> What the exercise asks: In the records below, find the line containing "275,417 to 203,322" and restate it and all lines after it exactly, through the last line.

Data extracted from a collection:

▬▬▬

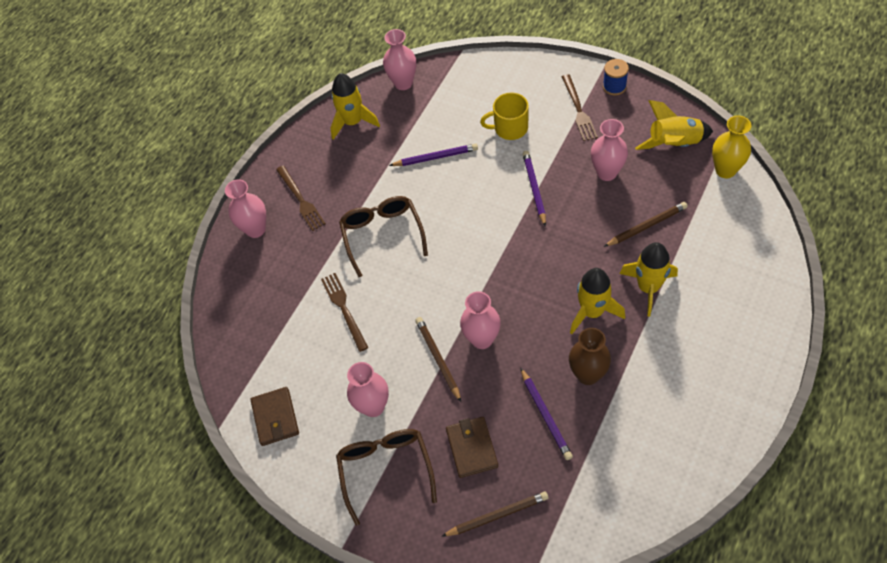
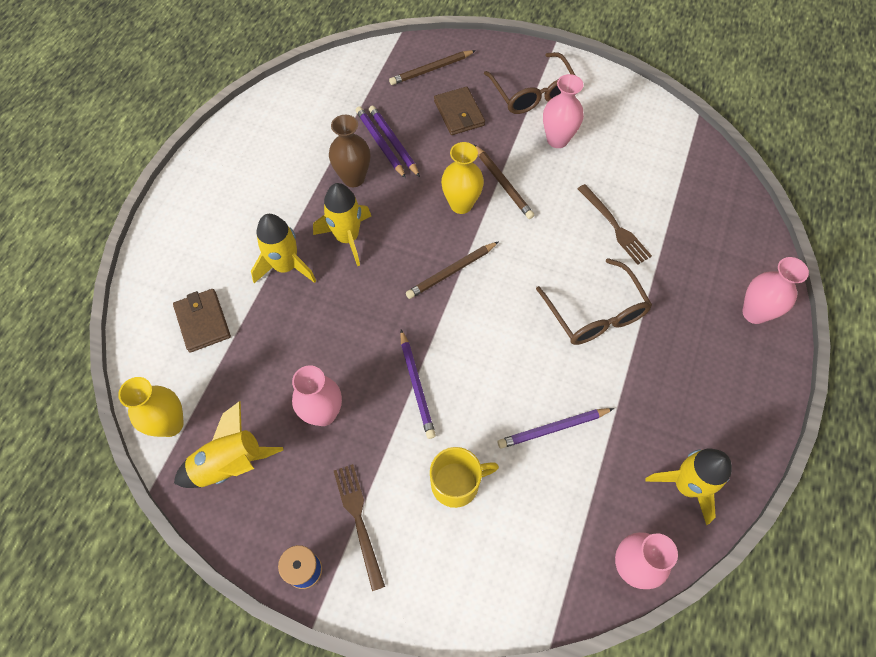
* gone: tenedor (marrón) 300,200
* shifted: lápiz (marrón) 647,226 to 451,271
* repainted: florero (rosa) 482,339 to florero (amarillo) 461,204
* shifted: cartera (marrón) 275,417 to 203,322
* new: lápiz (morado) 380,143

▬▬▬

> Exercise output:
* shifted: cartera (marrón) 275,417 to 203,322
* new: lápiz (morado) 380,143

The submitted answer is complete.